** Opening Data provided block **
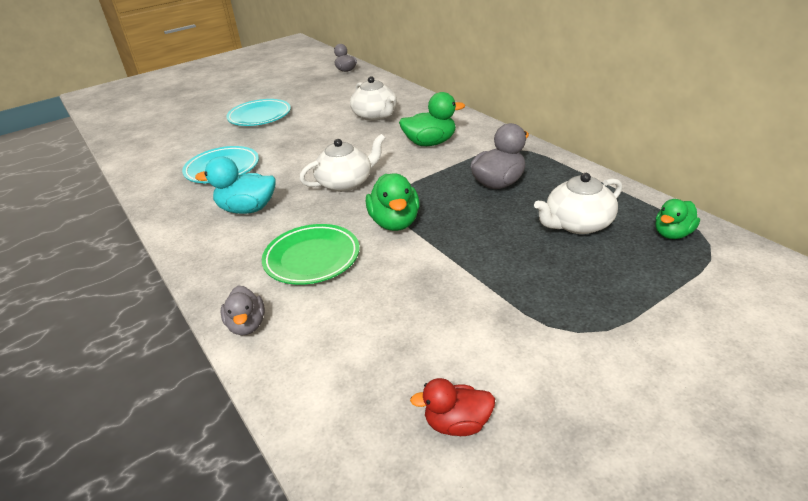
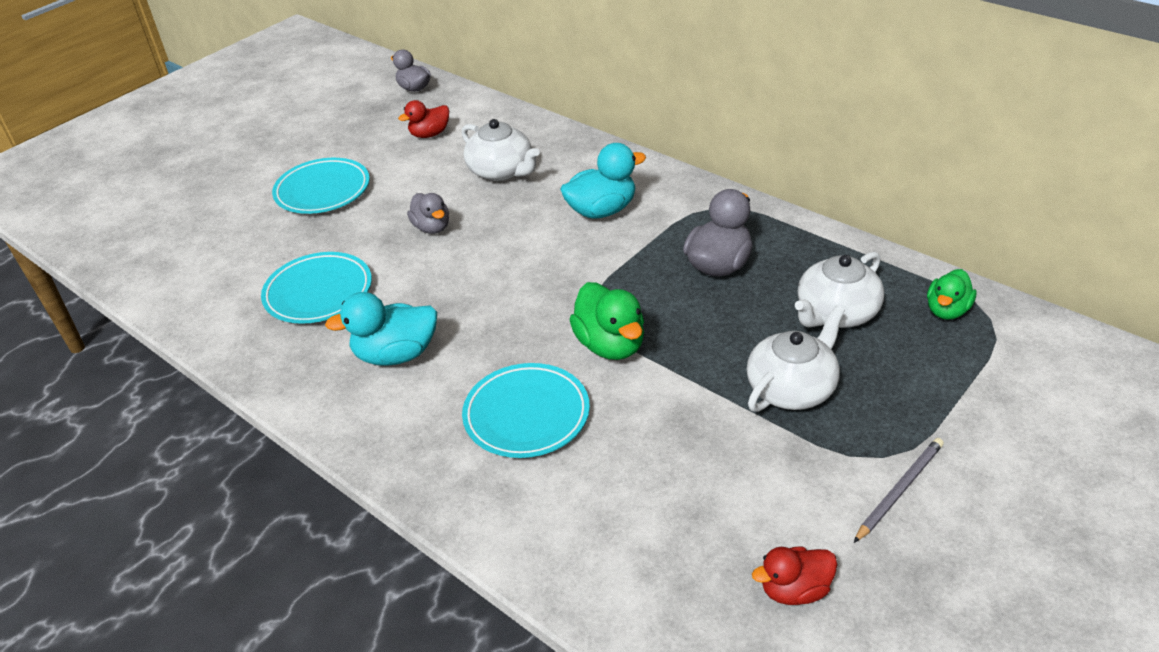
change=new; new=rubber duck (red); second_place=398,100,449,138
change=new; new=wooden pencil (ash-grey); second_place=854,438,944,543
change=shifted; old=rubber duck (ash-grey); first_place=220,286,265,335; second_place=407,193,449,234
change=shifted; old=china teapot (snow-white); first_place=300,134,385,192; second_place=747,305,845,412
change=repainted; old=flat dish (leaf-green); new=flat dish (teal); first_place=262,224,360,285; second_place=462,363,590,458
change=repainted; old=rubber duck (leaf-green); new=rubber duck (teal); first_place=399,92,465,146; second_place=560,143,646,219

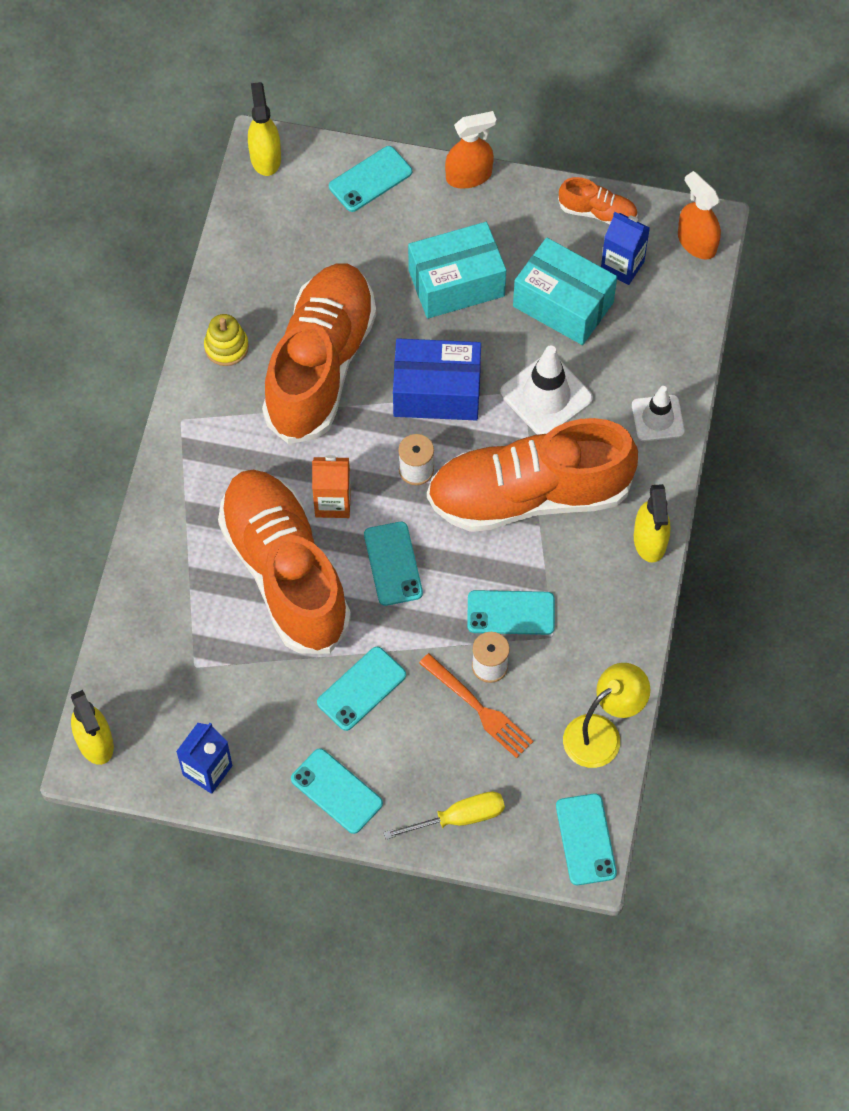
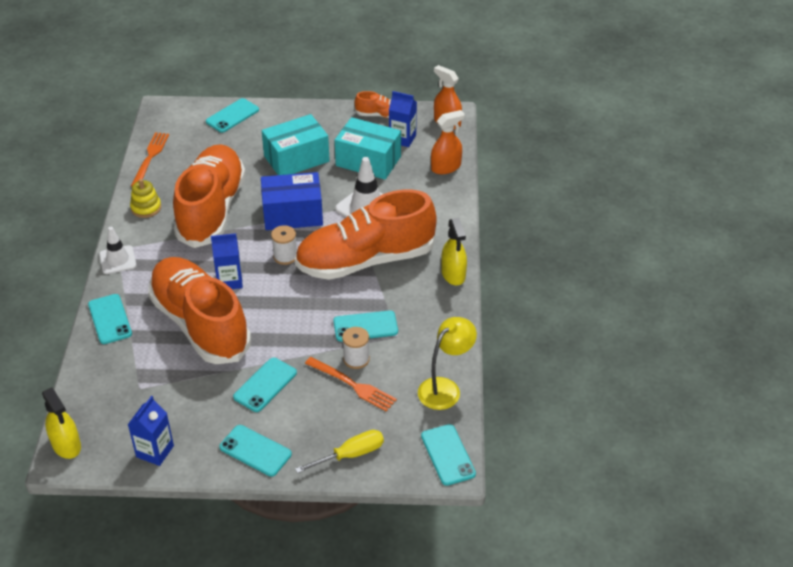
change=gone; old=spray cleaner (golden); first_place=248,82,281,176
change=new; new=fork (orange-coloured); second_place=131,132,169,186
change=shifted; old=phone (teal); first_place=364,522,423,606; second_place=88,294,132,344
change=shifted; old=spray cleaner (orange-coloured); first_place=445,111,496,189; second_place=431,110,465,174
change=shifted; old=safety cone (snow-white); first_place=632,386,684,441; second_place=99,227,137,274
change=repainted; old=milk carton (orange-coloured); new=milk carton (blue); first_place=312,455,351,518; second_place=211,233,243,289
** Closing Data provided block **
Scan the records above for lines with the word "grey", then say how many there are, giving the number alone.

2